Exercise instructions
Copy out the data below word for word, from start to finish, and leave out the picture.

Entries shown
--- START ---

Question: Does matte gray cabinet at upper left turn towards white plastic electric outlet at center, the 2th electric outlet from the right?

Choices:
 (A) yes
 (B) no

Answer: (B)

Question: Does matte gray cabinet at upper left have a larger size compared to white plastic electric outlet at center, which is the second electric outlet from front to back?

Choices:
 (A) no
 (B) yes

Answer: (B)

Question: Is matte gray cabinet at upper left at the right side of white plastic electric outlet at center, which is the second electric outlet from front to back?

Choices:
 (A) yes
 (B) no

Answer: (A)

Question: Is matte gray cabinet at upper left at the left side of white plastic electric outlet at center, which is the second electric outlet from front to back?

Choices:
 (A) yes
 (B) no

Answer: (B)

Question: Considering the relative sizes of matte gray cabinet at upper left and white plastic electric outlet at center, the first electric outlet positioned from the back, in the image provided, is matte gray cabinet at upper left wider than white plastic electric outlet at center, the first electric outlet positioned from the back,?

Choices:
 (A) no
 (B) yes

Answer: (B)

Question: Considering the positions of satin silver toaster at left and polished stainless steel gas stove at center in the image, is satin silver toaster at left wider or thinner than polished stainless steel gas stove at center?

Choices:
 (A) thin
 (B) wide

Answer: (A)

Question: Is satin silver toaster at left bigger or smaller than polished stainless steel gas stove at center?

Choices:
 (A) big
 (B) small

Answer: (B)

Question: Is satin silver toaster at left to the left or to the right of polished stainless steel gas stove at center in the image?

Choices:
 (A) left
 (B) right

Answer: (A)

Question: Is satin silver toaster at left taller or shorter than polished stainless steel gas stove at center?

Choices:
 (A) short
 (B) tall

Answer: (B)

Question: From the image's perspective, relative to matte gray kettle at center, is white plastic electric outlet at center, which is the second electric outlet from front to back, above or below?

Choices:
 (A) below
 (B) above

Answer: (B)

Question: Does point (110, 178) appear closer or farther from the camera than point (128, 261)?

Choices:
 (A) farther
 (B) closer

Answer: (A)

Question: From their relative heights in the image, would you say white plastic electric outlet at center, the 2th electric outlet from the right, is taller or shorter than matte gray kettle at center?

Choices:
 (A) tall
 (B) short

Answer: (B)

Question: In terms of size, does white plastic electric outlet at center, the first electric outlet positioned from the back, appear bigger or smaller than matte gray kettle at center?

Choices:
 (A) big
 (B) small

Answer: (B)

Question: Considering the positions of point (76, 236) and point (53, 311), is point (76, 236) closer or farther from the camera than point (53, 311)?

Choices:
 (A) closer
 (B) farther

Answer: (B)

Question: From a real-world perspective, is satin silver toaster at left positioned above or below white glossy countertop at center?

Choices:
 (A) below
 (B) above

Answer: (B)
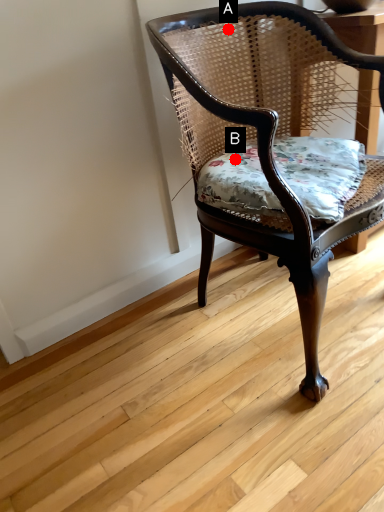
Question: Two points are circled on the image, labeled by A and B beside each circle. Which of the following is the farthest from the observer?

--- END ---

Answer section
Question: Does matte gray cabinet at upper left turn towards white plastic electric outlet at center, the 2th electric outlet from the right?

Choices:
 (A) yes
 (B) no

Answer: (B)

Question: Does matte gray cabinet at upper left have a larger size compared to white plastic electric outlet at center, which is the second electric outlet from front to back?

Choices:
 (A) no
 (B) yes

Answer: (B)

Question: Is matte gray cabinet at upper left at the right side of white plastic electric outlet at center, which is the second electric outlet from front to back?

Choices:
 (A) yes
 (B) no

Answer: (A)

Question: Is matte gray cabinet at upper left at the left side of white plastic electric outlet at center, which is the second electric outlet from front to back?

Choices:
 (A) yes
 (B) no

Answer: (B)

Question: Considering the relative sizes of matte gray cabinet at upper left and white plastic electric outlet at center, the first electric outlet positioned from the back, in the image provided, is matte gray cabinet at upper left wider than white plastic electric outlet at center, the first electric outlet positioned from the back,?

Choices:
 (A) no
 (B) yes

Answer: (B)

Question: Considering the positions of satin silver toaster at left and polished stainless steel gas stove at center in the image, is satin silver toaster at left wider or thinner than polished stainless steel gas stove at center?

Choices:
 (A) thin
 (B) wide

Answer: (A)

Question: Is satin silver toaster at left bigger or smaller than polished stainless steel gas stove at center?

Choices:
 (A) big
 (B) small

Answer: (B)

Question: Is satin silver toaster at left to the left or to the right of polished stainless steel gas stove at center in the image?

Choices:
 (A) left
 (B) right

Answer: (A)

Question: Is satin silver toaster at left taller or shorter than polished stainless steel gas stove at center?

Choices:
 (A) short
 (B) tall

Answer: (B)

Question: From the image's perspective, relative to matte gray kettle at center, is white plastic electric outlet at center, which is the second electric outlet from front to back, above or below?

Choices:
 (A) below
 (B) above

Answer: (B)

Question: Does point (110, 178) appear closer or farther from the camera than point (128, 261)?

Choices:
 (A) farther
 (B) closer

Answer: (A)

Question: From their relative heights in the image, would you say white plastic electric outlet at center, the 2th electric outlet from the right, is taller or shorter than matte gray kettle at center?

Choices:
 (A) tall
 (B) short

Answer: (B)

Question: In terms of size, does white plastic electric outlet at center, the first electric outlet positioned from the back, appear bigger or smaller than matte gray kettle at center?

Choices:
 (A) big
 (B) small

Answer: (B)

Question: Considering the positions of point (76, 236) and point (53, 311), is point (76, 236) closer or farther from the camera than point (53, 311)?

Choices:
 (A) closer
 (B) farther

Answer: (B)

Question: From a real-world perspective, is satin silver toaster at left positioned above or below white glossy countertop at center?

Choices:
 (A) below
 (B) above

Answer: (B)
Question: Two points are circled on the image, labeled by A and B beside each circle. Which of the following is the farthest from the observer?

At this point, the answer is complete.